## Exercise directions
For this exercise, please find the lines in the entries that include the word "relocated" and copy them.

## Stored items
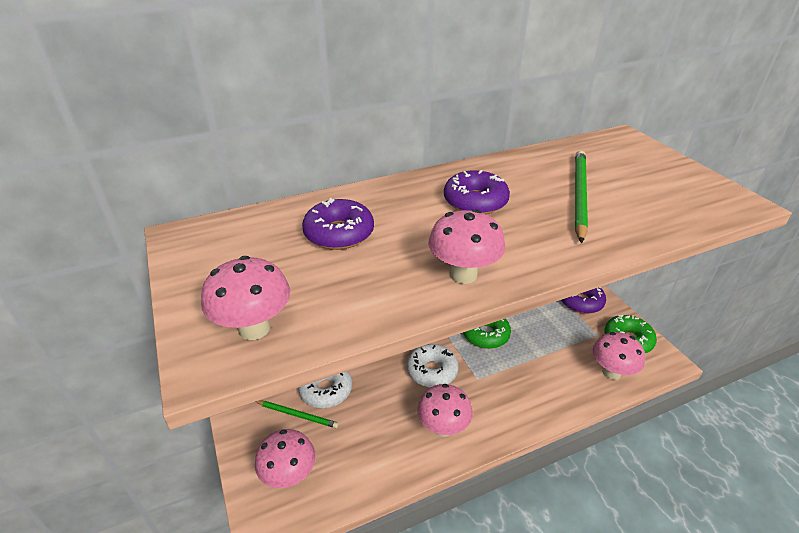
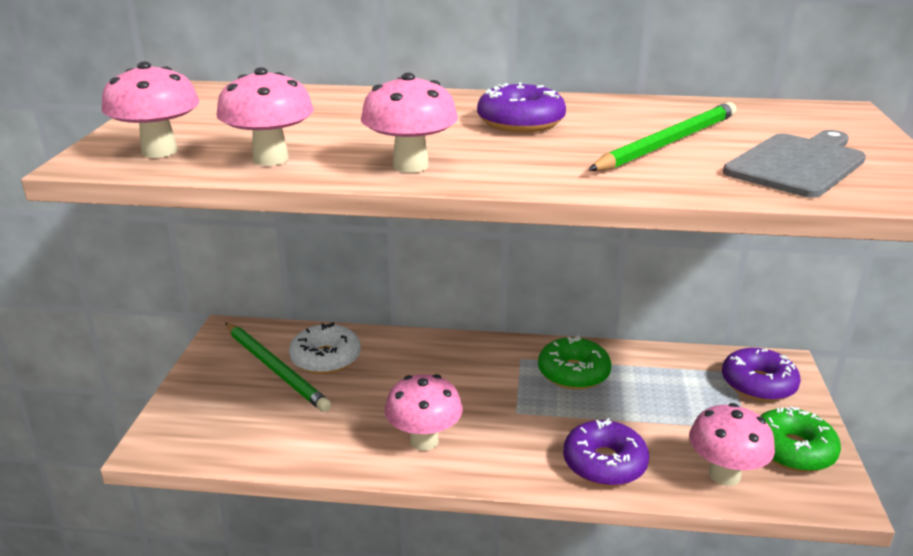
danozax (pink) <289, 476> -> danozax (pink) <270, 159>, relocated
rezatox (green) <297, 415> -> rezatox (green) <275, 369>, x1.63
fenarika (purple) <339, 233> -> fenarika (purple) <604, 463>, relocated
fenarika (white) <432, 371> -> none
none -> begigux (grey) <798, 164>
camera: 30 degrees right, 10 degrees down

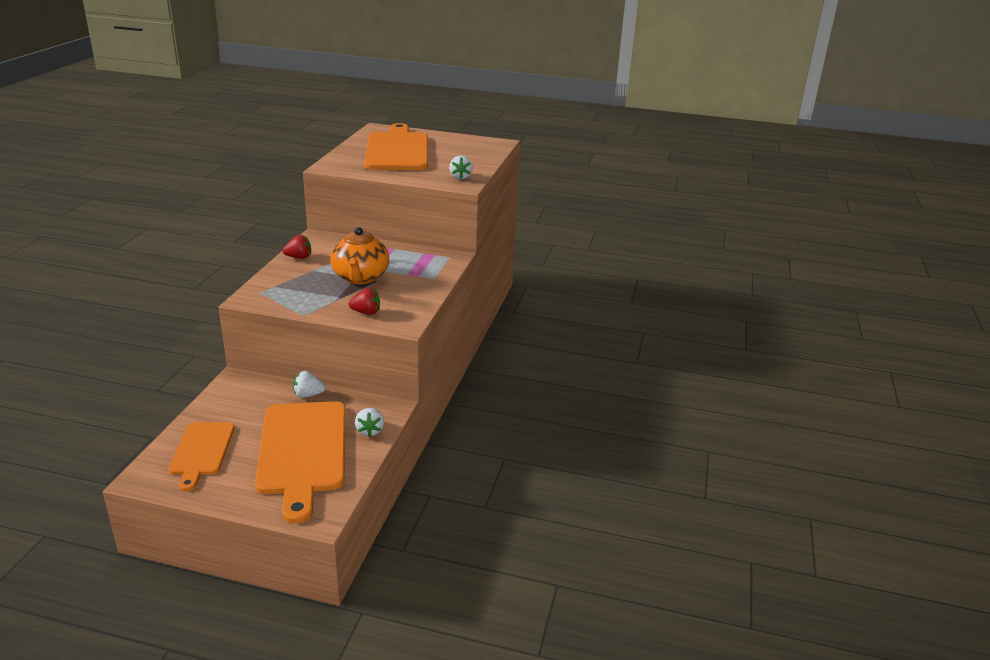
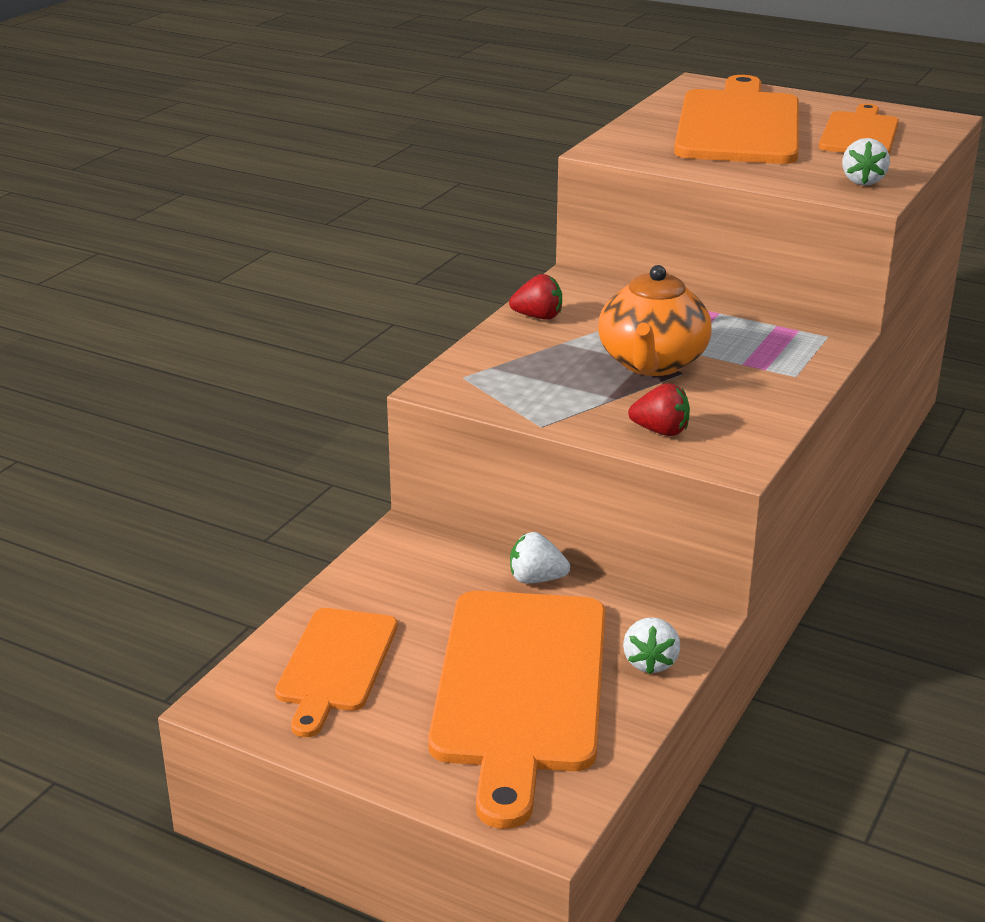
none -> begigux (orange) <860, 133>
camera: 15 degrees right, 0 degrees up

## Result of this exercise
danozax (pink) <289, 476> -> danozax (pink) <270, 159>, relocated
fenarika (purple) <339, 233> -> fenarika (purple) <604, 463>, relocated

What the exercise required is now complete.